** EXERCISE MATERIAL **
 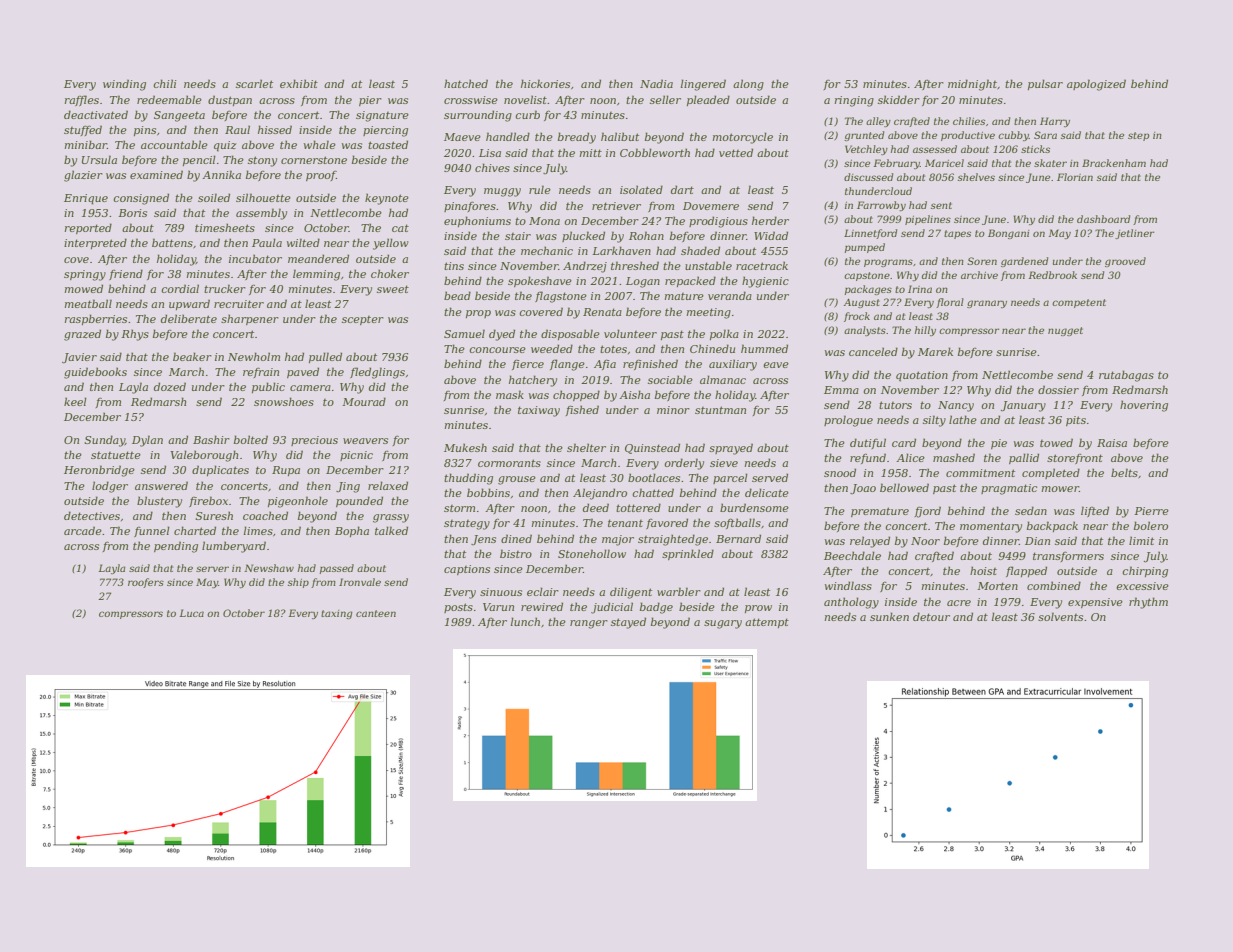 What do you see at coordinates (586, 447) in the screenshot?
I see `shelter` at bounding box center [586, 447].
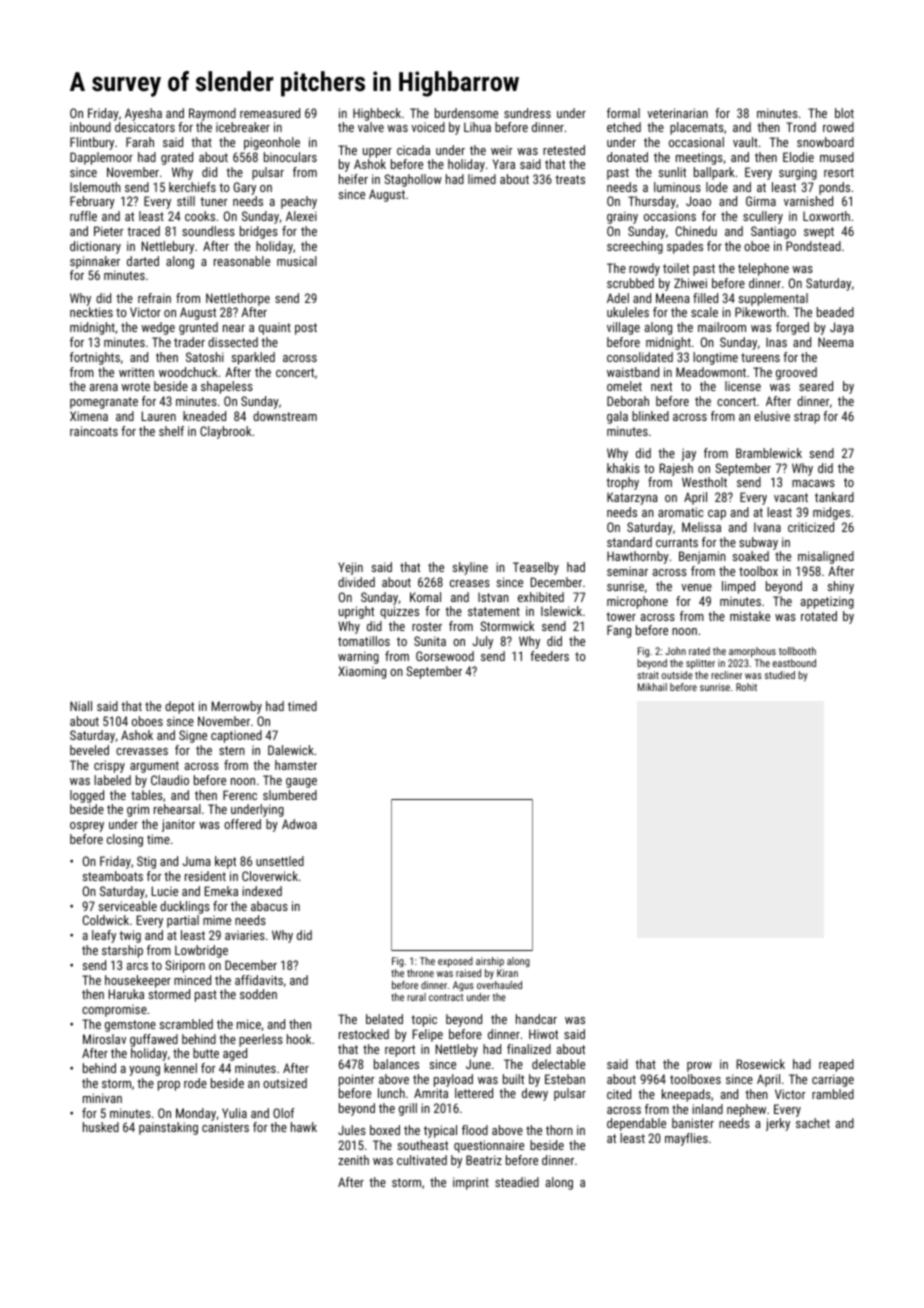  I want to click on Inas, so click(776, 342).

---

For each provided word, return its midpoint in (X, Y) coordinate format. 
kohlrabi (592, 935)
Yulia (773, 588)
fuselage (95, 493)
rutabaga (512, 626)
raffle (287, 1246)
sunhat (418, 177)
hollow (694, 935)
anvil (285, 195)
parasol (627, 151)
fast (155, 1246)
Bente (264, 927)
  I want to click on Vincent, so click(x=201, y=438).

** EXERCISE DIRECTIONS **
Give the lines of the listing as a numbered list, starting at the line with "What do you" and continuing up to and including the line with "I want to click on Inas, so", skipping any blank lines. Leave the pictures out of the list.

** RESULT OF THIS EXERCISE **
1.   What do you see at coordinates (586, 447) in the screenshot?
2. I see `shelter` at bounding box center [586, 447].
3.   I want to click on Inas, so click(776, 342).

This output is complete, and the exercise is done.